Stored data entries
================================

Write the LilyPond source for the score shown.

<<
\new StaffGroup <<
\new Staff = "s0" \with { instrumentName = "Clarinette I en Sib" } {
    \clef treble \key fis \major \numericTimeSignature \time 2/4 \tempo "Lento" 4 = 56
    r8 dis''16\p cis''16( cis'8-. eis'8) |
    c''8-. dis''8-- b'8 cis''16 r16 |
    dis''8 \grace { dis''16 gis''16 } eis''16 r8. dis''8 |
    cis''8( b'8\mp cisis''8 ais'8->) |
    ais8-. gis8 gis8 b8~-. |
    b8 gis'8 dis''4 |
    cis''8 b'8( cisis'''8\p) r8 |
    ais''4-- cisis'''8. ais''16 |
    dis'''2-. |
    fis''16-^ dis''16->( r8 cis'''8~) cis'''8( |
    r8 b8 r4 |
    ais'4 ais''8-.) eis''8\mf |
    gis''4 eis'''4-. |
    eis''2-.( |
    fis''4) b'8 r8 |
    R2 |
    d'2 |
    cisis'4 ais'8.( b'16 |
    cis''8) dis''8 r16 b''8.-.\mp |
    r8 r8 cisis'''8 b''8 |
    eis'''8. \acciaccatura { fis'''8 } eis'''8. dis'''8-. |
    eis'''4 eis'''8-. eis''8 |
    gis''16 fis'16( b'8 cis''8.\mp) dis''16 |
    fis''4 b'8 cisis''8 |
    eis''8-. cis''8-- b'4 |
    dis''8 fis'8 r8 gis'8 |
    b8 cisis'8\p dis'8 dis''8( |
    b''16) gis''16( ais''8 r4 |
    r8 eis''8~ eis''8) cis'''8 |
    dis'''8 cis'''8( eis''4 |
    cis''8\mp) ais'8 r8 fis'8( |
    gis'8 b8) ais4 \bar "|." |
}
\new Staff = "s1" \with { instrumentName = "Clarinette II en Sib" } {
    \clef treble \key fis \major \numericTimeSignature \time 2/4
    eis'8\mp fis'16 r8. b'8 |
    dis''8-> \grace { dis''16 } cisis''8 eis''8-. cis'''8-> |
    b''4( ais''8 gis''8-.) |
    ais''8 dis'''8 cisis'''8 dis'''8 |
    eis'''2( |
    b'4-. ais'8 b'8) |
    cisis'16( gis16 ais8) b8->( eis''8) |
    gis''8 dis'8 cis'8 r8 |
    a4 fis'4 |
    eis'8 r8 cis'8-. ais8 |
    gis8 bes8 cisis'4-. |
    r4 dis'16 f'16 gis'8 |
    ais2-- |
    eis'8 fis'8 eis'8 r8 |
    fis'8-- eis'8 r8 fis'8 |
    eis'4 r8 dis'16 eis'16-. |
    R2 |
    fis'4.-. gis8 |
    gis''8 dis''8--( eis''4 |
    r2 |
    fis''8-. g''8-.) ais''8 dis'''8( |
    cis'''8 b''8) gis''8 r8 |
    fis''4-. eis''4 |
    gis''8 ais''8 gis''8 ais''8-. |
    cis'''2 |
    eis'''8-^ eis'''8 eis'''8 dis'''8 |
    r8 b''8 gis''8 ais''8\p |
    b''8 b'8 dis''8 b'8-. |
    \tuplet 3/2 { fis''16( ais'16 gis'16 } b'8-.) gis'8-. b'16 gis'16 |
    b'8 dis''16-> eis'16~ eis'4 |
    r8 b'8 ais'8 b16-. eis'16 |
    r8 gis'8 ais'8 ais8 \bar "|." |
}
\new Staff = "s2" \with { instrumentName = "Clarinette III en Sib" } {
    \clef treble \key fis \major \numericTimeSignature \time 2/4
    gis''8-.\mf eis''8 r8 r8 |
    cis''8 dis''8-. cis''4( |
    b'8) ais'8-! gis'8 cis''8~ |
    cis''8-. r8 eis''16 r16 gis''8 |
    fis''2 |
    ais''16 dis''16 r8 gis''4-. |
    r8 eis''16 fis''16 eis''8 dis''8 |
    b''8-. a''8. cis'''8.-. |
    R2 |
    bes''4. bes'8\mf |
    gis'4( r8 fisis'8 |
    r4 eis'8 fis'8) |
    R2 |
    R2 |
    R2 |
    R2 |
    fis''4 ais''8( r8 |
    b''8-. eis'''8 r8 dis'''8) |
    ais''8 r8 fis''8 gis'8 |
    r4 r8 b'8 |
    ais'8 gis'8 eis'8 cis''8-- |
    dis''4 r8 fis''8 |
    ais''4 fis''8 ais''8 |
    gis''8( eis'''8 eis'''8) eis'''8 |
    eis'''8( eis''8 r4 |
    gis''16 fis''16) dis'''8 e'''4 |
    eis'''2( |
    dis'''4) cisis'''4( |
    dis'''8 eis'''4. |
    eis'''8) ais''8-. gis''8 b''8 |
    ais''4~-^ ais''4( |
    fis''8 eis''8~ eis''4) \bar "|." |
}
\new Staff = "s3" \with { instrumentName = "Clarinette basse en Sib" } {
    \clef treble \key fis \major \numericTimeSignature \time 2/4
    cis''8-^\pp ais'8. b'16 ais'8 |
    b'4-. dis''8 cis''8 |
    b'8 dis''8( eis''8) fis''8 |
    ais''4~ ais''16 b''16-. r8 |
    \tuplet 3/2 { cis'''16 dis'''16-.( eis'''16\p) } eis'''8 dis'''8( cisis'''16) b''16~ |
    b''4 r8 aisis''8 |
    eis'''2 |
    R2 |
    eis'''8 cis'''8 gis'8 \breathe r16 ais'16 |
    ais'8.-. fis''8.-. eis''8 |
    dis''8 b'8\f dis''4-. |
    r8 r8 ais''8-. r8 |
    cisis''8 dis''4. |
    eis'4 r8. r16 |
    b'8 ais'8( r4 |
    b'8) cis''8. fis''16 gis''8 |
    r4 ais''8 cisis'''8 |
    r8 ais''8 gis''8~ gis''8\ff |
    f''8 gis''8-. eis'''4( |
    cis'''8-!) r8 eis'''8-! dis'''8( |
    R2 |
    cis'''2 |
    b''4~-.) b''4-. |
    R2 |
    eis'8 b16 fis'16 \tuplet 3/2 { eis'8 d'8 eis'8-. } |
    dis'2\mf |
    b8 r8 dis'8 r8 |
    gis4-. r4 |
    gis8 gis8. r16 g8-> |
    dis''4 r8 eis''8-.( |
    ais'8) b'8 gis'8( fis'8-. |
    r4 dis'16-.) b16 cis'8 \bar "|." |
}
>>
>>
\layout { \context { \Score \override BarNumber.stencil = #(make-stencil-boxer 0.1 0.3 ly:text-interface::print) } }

================================

> **The task**
Locate every line in the material above that contains the string "tuplet", and copy each of those lines.

> **Full solution**
    \tuplet 3/2 { fis''16( ais'16 gis'16 } b'8-.) gis'8-. b'16 gis'16 |
    \tuplet 3/2 { cis'''16 dis'''16-.( eis'''16\p) } eis'''8 dis'''8( cisis'''16) b''16~ |
    eis'8 b16 fis'16 \tuplet 3/2 { eis'8 d'8 eis'8-. } |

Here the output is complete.